Data provided:
═══
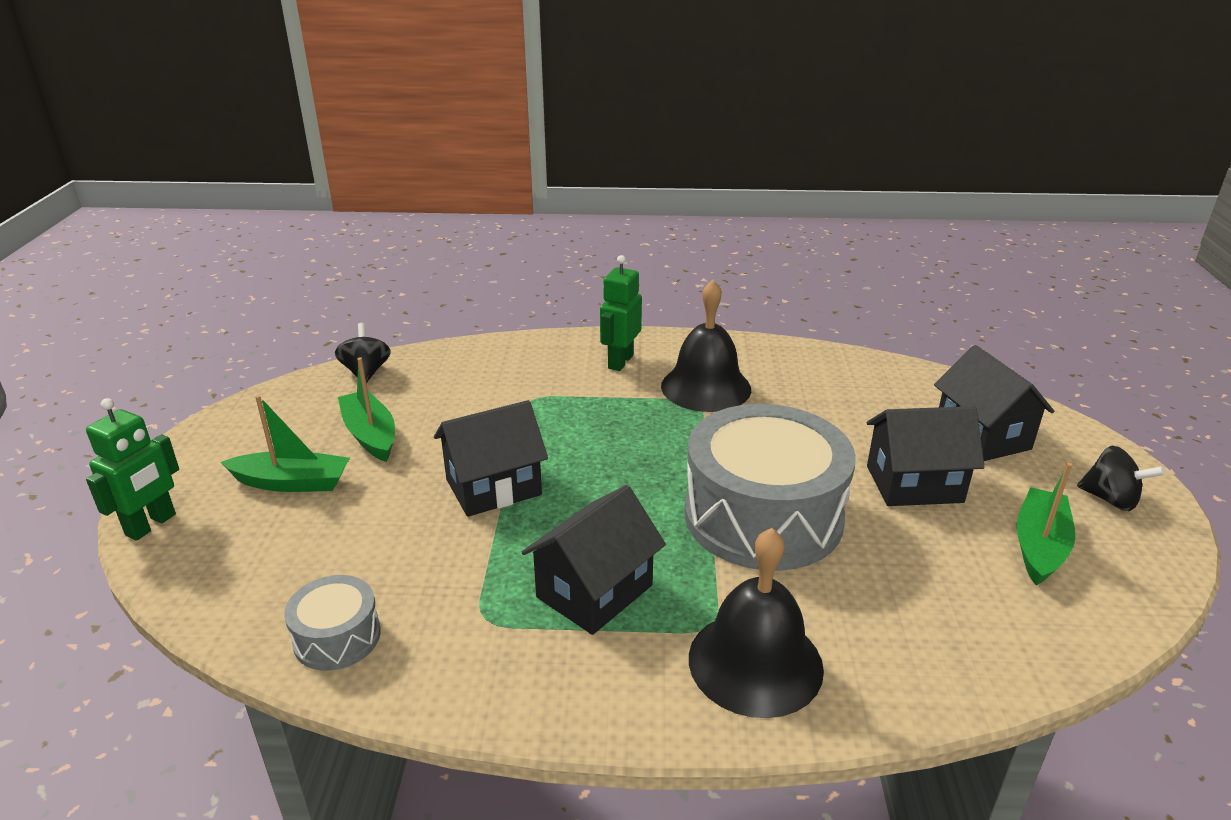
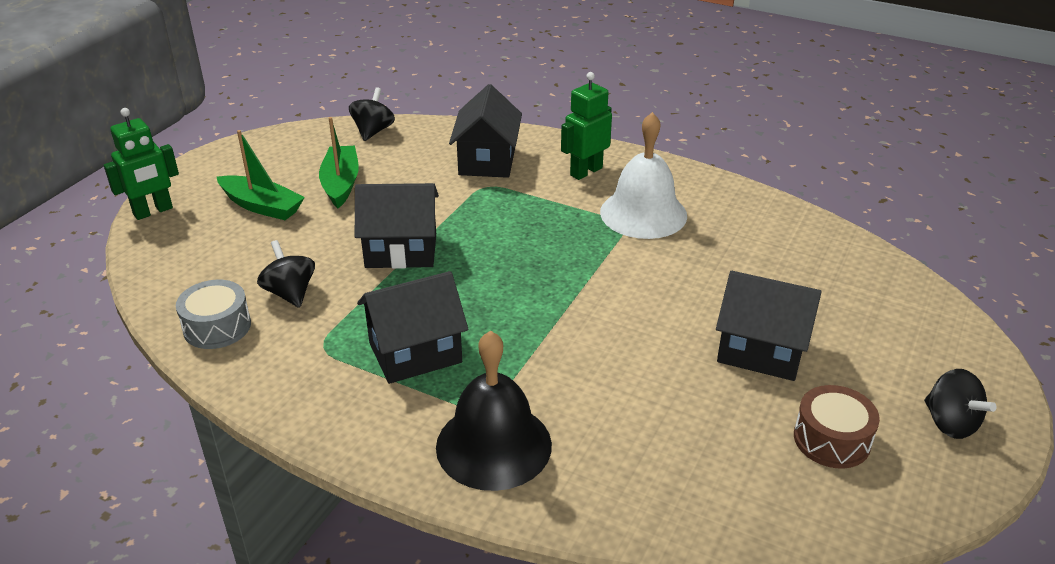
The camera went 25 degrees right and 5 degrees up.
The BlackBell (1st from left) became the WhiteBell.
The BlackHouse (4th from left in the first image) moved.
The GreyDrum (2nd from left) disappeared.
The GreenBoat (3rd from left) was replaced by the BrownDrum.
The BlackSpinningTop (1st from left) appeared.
═══
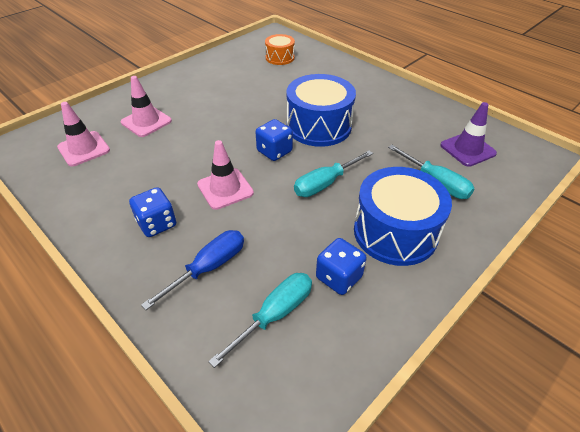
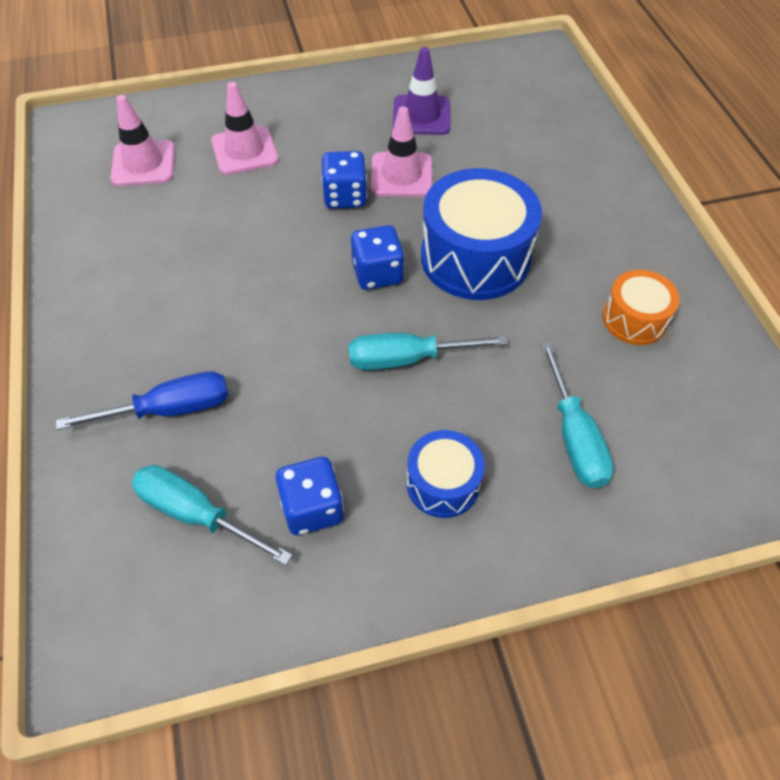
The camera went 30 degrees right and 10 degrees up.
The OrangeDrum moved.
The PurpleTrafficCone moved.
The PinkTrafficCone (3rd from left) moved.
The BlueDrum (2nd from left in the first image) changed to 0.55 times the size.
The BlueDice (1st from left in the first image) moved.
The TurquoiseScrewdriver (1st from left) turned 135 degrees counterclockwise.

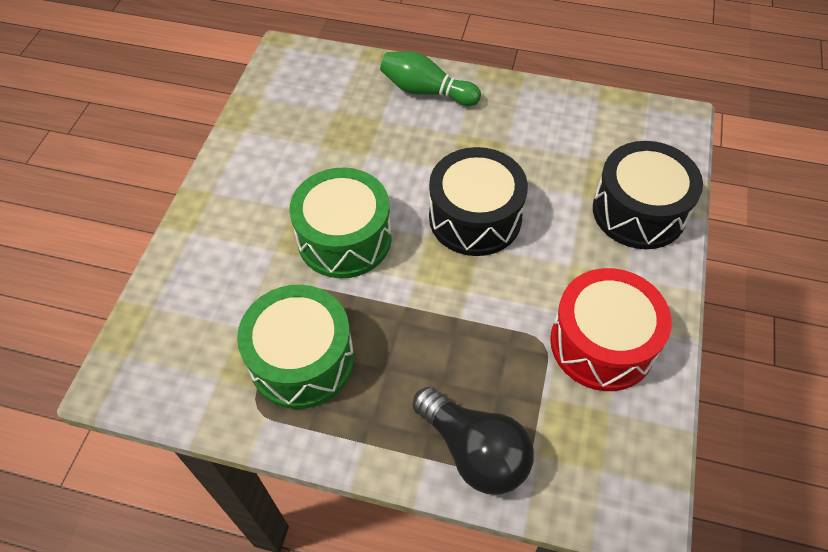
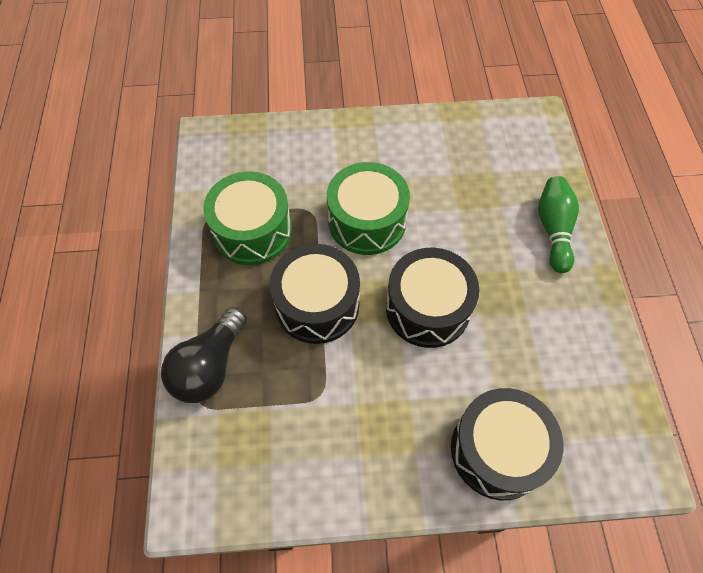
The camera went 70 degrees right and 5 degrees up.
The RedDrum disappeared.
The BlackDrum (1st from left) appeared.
═══
Exercise objective: Copy the records above exactly, beginning at the line that contains "The OrangeDrum moved." and stopping after the line that contains "The TurquoiseScrewdriver (1st".

Result of this exercise:
The OrangeDrum moved.
The PurpleTrafficCone moved.
The PinkTrafficCone (3rd from left) moved.
The BlueDrum (2nd from left in the first image) changed to 0.55 times the size.
The BlueDice (1st from left in the first image) moved.
The TurquoiseScrewdriver (1st from left) turned 135 degrees counterclockwise.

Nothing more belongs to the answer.